**RECORDS FOR PROCESSING**
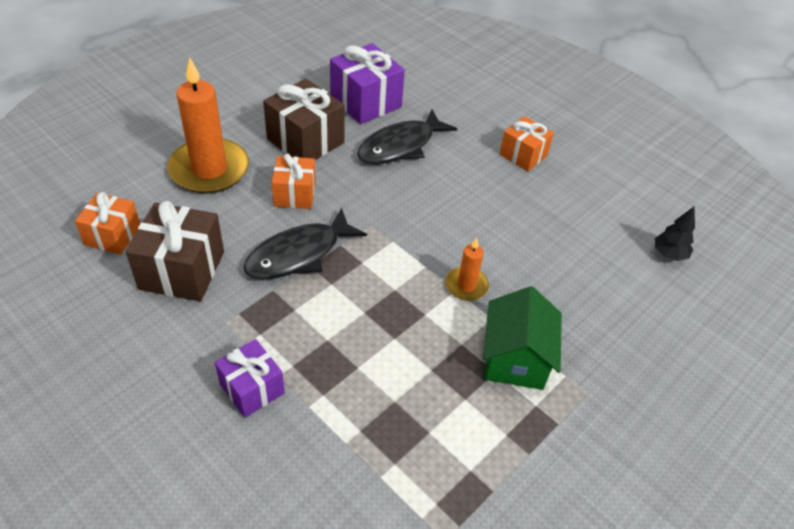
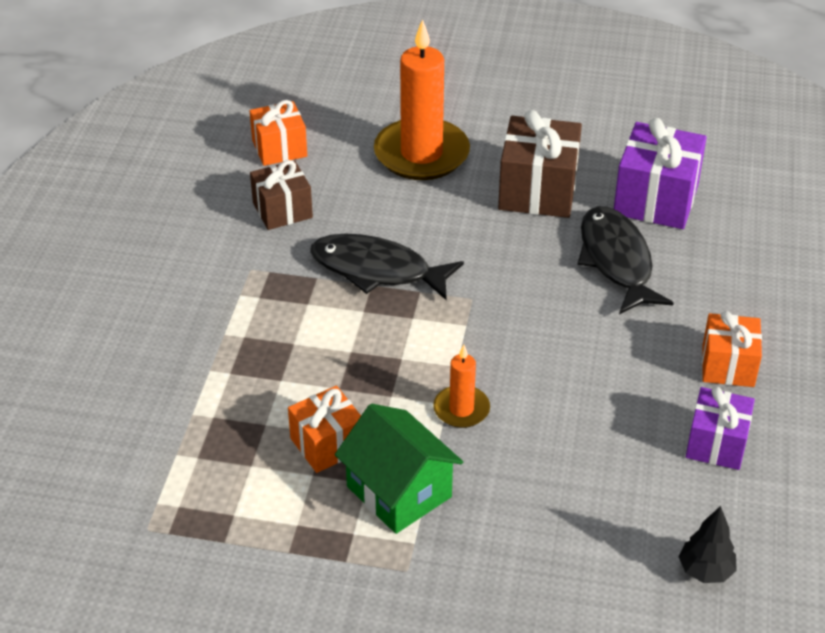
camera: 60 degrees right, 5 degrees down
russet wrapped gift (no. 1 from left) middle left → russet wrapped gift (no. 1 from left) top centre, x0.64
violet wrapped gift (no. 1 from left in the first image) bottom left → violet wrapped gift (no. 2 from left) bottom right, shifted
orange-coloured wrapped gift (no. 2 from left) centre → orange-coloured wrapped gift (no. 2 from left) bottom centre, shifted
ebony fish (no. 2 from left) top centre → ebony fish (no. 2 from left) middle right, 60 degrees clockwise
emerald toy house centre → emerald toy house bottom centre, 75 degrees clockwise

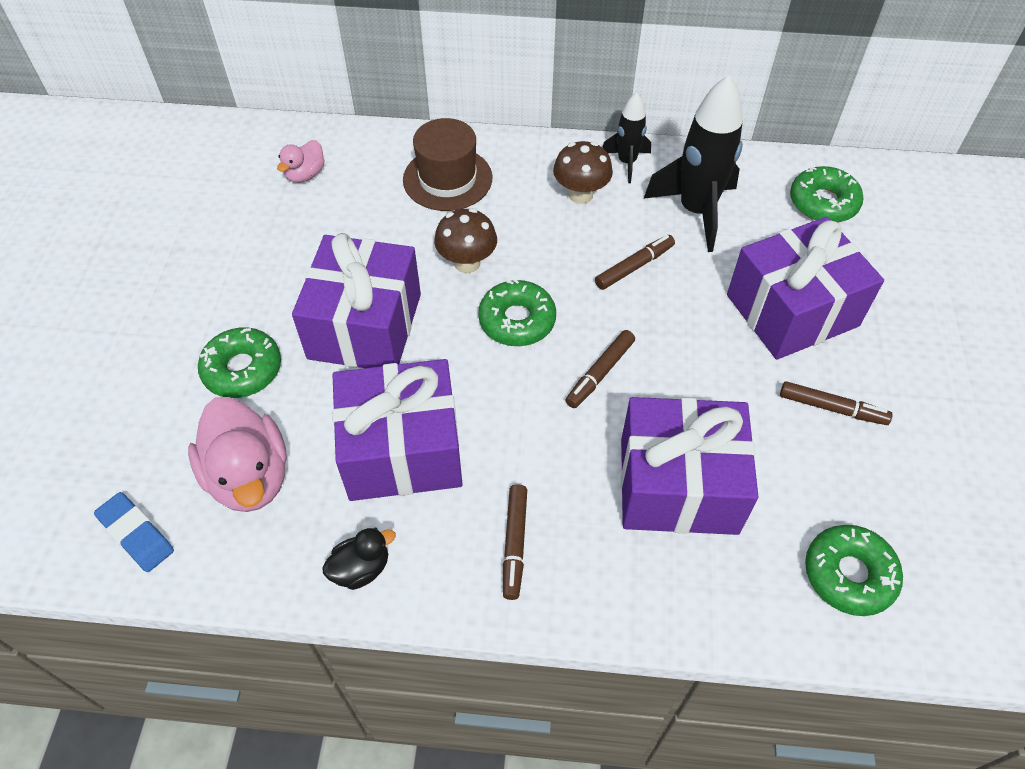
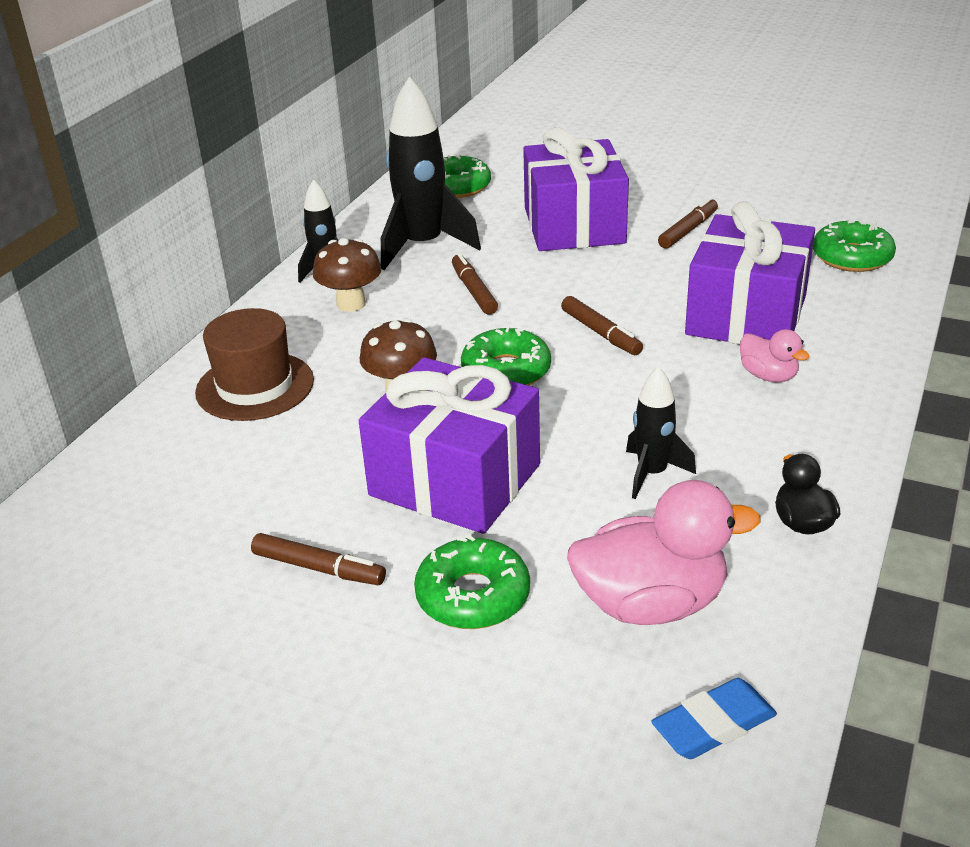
camera: 70 degrees left, 20 degrees down
pink toy duck (no. 2 from left) top left → pink toy duck (no. 2 from left) middle right, shifted
violet wrapped gift (no. 2 from left) centre → ebony rocket (no. 3 from left) middle right
russet marker (no. 1 from left) bottom centre → russet marker (no. 1 from left) middle left, shifted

**EXERCISE PROMPT**
All of the material above must be given again verbatim, except for the pictures.

**RESPONSE**
camera: 60 degrees right, 5 degrees down
russet wrapped gift (no. 1 from left) middle left → russet wrapped gift (no. 1 from left) top centre, x0.64
violet wrapped gift (no. 1 from left in the first image) bottom left → violet wrapped gift (no. 2 from left) bottom right, shifted
orange-coloured wrapped gift (no. 2 from left) centre → orange-coloured wrapped gift (no. 2 from left) bottom centre, shifted
ebony fish (no. 2 from left) top centre → ebony fish (no. 2 from left) middle right, 60 degrees clockwise
emerald toy house centre → emerald toy house bottom centre, 75 degrees clockwise

camera: 70 degrees left, 20 degrees down
pink toy duck (no. 2 from left) top left → pink toy duck (no. 2 from left) middle right, shifted
violet wrapped gift (no. 2 from left) centre → ebony rocket (no. 3 from left) middle right
russet marker (no. 1 from left) bottom centre → russet marker (no. 1 from left) middle left, shifted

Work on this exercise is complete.